Scene comparison data:
###

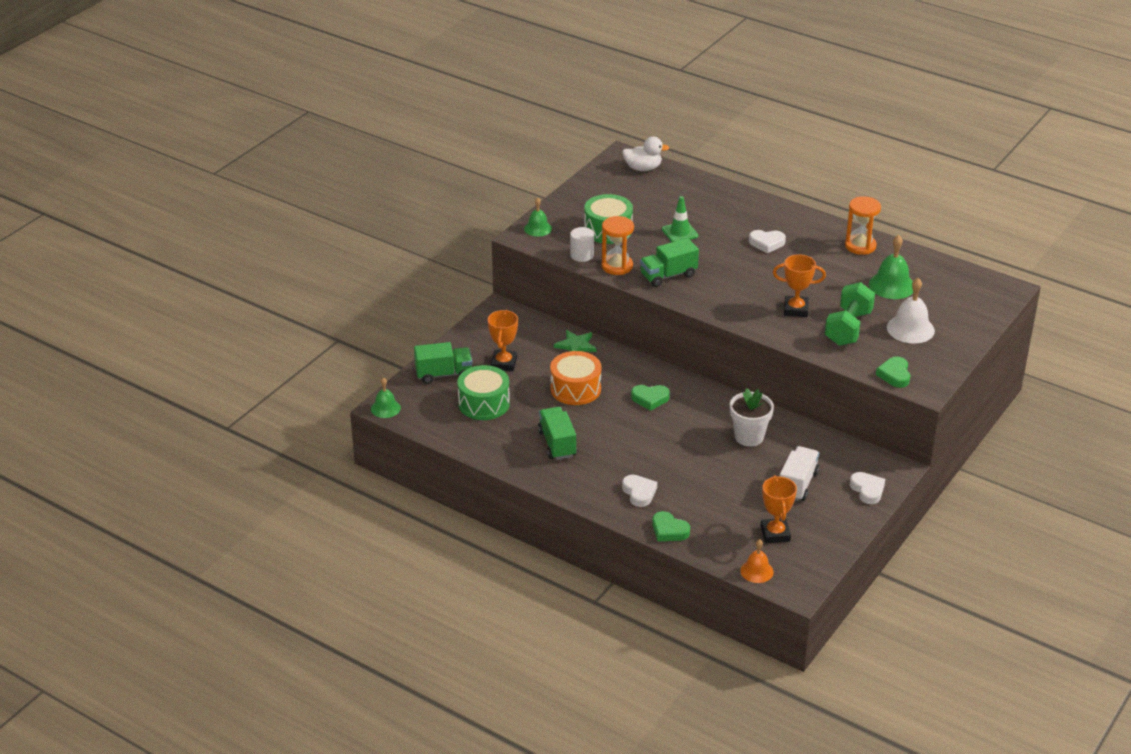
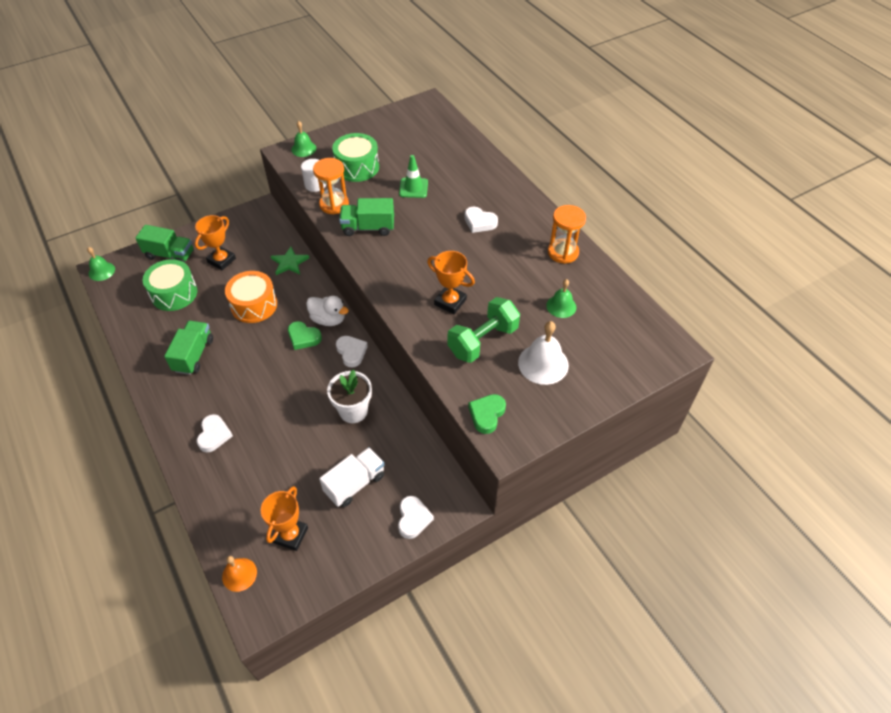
camera: 25 degrees right, 15 degrees up
(643, 168) = (434, 118): white duck -> white duck (328, 319)
(669, 530) = (204, 489): green heart -> none
(706, 396) = (351, 352): none -> white heart
(892, 285) = (561, 306): green bell -> green bell, size x0.63

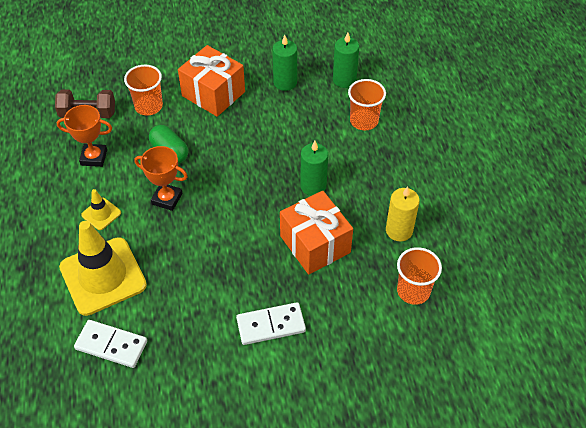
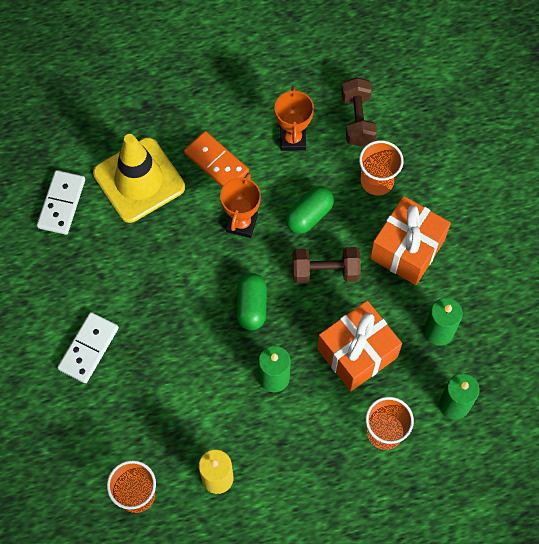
camera: 85 degrees right, 15 degrees up
(101, 214) = (216, 162): yellow traffic cone -> orange domino
(223, 145) = (325, 271): none -> brown dumbbell
(247, 197) = (251, 306): none -> green capsule
(271, 325) = (88, 348): white domino -> white domino turned 45 degrees clockwise
(315, 244) = (192, 385): orange gift -> orange gift (357, 353)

###

PROBLEM STATEMENT:
Return the data exactly. Do not carry over any images.

RESULT BELOW:
camera: 25 degrees right, 15 degrees up
(643, 168) = (434, 118): white duck -> white duck (328, 319)
(669, 530) = (204, 489): green heart -> none
(706, 396) = (351, 352): none -> white heart
(892, 285) = (561, 306): green bell -> green bell, size x0.63

camera: 85 degrees right, 15 degrees up
(101, 214) = (216, 162): yellow traffic cone -> orange domino
(223, 145) = (325, 271): none -> brown dumbbell
(247, 197) = (251, 306): none -> green capsule
(271, 325) = (88, 348): white domino -> white domino turned 45 degrees clockwise
(315, 244) = (192, 385): orange gift -> orange gift (357, 353)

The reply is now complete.